* Problem
How many lines in the records contain the word "blue"? Reply with the number alone.

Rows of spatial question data
━━━━━━━━━━━━━━━━━━━━

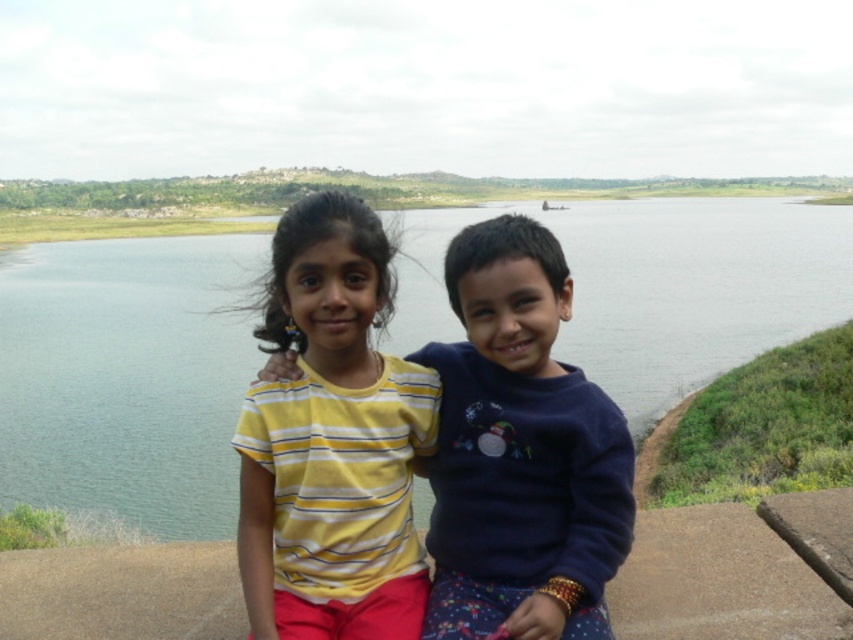
Question: Which point is closer to the camera?

Choices:
 (A) dark blue sweater at center
 (B) yellow striped shirt at center

Answer: (A)

Question: Which object is the farthest from the blue water at center?

Choices:
 (A) yellow striped shirt at center
 (B) dark blue sweater at center

Answer: (A)

Question: Which point appears farthest from the camera in this image?

Choices:
 (A) (535, 420)
 (B) (277, 600)

Answer: (A)

Question: Is yellow striped shirt at center thinner than dark blue sweater at center?

Choices:
 (A) no
 (B) yes

Answer: (A)

Question: Where is blue water at center located in relation to dark blue sweater at center in the image?

Choices:
 (A) above
 (B) below

Answer: (A)

Question: Does yellow striped shirt at center have a larger size compared to dark blue sweater at center?

Choices:
 (A) yes
 (B) no

Answer: (A)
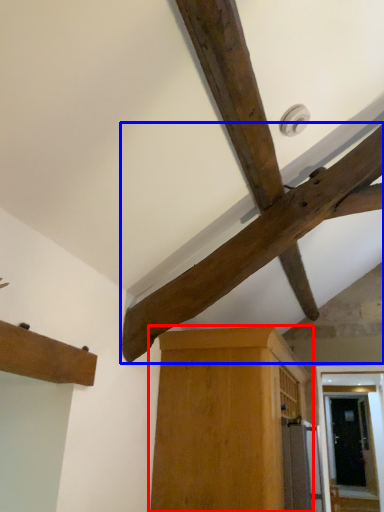
Question: Which object is closer to the camera taking this photo, cabinetry (highlighted by a red box) or beam (highlighted by a blue box)?

Choices:
 (A) cabinetry
 (B) beam

Answer: (B)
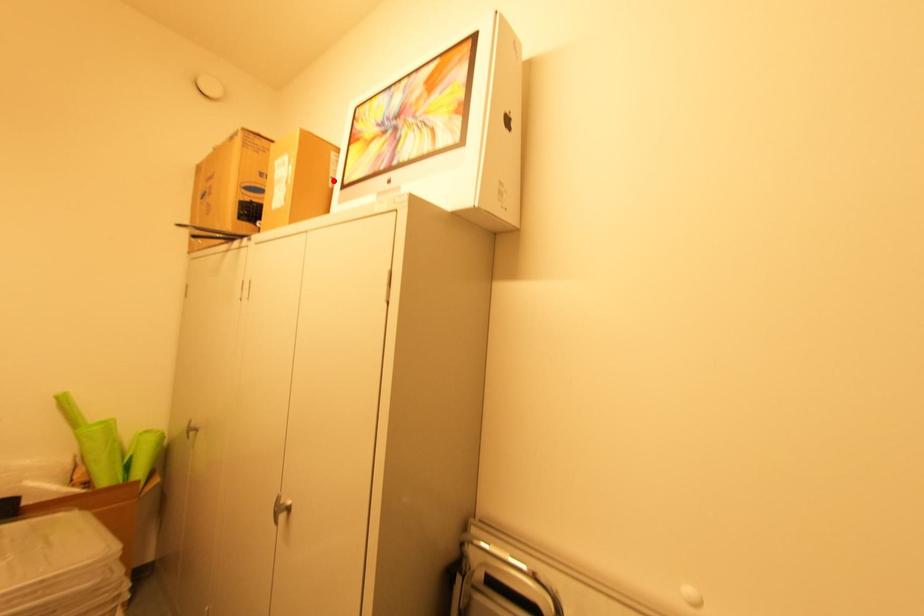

━━━━━━━━━━━━━━━━━━━━

* Answer to this exercise
7